** Data shown **

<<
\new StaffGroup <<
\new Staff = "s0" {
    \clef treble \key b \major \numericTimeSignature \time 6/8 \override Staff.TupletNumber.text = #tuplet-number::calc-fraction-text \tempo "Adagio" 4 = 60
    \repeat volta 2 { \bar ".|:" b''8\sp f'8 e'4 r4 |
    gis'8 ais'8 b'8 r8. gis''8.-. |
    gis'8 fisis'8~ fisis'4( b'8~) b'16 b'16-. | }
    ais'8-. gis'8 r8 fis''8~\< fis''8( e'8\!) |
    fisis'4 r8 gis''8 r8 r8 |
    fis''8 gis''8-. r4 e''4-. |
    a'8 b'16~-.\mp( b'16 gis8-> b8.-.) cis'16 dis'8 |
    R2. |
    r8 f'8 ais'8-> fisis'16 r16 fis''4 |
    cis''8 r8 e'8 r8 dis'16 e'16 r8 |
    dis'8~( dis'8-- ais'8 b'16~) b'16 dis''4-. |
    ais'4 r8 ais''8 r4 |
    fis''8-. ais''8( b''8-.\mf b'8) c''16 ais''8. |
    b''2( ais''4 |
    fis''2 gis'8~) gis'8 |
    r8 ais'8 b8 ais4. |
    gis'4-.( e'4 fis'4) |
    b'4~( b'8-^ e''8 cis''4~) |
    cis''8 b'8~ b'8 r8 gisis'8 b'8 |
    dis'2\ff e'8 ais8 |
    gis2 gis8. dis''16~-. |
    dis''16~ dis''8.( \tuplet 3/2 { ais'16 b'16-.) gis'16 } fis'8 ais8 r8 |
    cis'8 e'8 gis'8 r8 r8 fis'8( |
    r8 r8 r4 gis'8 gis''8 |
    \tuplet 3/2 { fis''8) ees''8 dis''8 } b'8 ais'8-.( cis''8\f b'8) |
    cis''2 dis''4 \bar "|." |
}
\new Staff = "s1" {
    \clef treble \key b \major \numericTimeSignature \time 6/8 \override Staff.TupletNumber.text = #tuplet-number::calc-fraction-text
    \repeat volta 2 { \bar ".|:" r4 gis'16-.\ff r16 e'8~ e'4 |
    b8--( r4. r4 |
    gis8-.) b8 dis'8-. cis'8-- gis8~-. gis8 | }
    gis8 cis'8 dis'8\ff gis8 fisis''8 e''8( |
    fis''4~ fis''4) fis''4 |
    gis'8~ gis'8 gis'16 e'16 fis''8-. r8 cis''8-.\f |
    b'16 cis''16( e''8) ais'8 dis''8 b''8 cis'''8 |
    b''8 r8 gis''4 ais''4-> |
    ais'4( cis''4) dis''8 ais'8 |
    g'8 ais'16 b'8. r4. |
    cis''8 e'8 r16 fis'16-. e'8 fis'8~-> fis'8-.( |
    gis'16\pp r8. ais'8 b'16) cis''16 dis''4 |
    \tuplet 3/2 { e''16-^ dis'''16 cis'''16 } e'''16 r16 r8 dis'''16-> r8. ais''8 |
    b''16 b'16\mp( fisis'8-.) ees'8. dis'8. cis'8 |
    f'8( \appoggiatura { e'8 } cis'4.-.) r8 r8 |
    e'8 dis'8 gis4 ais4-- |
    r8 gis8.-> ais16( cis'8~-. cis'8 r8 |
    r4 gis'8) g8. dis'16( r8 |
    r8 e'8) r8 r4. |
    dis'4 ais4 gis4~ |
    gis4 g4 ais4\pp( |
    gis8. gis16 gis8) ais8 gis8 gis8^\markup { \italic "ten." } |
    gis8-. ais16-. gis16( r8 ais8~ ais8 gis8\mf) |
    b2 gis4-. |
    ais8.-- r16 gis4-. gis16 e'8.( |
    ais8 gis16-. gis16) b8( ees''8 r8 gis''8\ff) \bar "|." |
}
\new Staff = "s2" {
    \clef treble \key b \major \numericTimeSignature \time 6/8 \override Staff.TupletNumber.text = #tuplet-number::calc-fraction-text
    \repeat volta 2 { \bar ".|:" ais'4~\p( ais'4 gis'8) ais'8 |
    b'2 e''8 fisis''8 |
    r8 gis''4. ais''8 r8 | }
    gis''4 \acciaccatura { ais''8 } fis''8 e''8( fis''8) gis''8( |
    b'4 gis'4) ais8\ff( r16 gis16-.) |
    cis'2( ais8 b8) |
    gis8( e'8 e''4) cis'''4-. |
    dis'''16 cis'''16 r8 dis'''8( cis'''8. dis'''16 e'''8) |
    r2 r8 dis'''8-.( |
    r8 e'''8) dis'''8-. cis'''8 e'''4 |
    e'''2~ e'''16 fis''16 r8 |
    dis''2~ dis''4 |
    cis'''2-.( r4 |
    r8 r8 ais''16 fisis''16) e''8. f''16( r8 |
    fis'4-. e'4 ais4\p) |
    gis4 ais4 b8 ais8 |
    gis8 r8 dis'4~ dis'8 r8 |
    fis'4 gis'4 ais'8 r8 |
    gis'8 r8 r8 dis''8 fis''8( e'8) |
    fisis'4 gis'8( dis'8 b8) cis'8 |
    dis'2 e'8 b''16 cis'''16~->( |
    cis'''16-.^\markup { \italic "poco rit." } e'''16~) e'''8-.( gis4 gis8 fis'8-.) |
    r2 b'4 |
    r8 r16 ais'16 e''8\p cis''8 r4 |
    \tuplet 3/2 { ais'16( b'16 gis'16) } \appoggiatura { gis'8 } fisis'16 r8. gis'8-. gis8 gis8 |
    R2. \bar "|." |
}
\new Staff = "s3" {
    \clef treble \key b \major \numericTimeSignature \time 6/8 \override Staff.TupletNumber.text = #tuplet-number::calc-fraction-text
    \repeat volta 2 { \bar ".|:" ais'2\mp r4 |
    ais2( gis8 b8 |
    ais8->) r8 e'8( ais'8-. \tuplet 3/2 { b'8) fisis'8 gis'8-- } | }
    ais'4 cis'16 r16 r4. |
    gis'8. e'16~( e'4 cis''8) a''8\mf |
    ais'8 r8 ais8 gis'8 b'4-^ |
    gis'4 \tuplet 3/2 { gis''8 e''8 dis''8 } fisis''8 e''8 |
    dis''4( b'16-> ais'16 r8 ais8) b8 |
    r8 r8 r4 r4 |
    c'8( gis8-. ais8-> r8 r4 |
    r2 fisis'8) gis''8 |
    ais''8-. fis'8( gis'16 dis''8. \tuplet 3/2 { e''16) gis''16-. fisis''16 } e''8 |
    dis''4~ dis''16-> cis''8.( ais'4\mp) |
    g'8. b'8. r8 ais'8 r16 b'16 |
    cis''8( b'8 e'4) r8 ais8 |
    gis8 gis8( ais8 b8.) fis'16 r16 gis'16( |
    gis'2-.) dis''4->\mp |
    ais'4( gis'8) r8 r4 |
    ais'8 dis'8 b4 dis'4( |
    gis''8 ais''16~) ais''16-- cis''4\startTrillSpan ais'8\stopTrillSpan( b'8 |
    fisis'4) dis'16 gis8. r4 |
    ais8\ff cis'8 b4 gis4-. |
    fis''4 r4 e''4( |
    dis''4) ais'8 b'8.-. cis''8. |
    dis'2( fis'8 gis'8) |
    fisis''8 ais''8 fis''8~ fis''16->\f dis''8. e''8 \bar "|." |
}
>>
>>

...

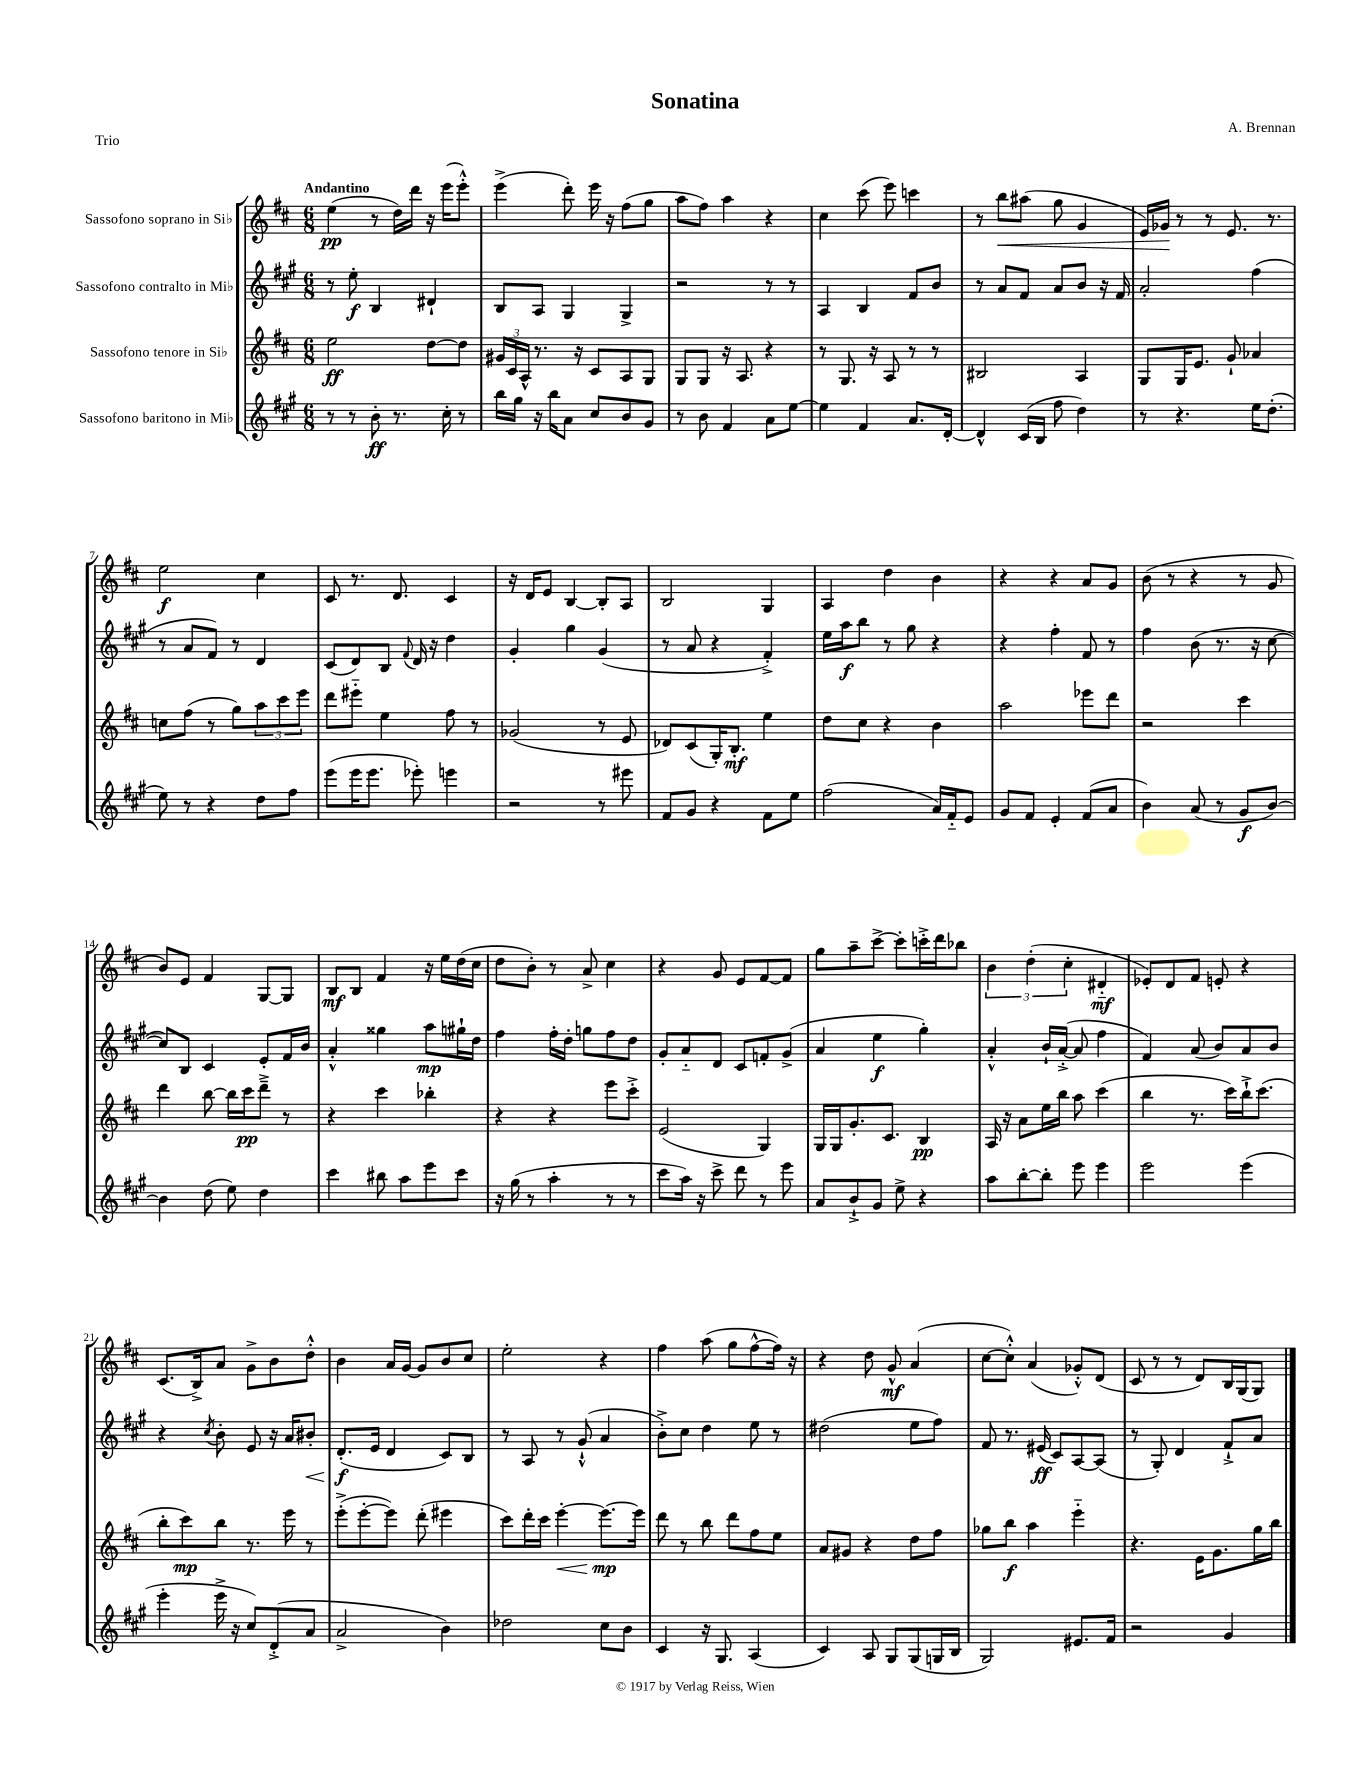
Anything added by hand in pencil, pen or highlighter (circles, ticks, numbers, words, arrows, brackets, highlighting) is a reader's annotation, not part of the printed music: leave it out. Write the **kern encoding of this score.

** Work required **
Please pull out every line of the data above that contains the string "appoggiatura".

** Solved problem **
    f'8( \appoggiatura { e'8 } cis'4.-.) r8 r8 |
    \tuplet 3/2 { ais'16( b'16 gis'16) } \appoggiatura { gis'8 } fisis'16 r8. gis'8-. gis8 gis8 |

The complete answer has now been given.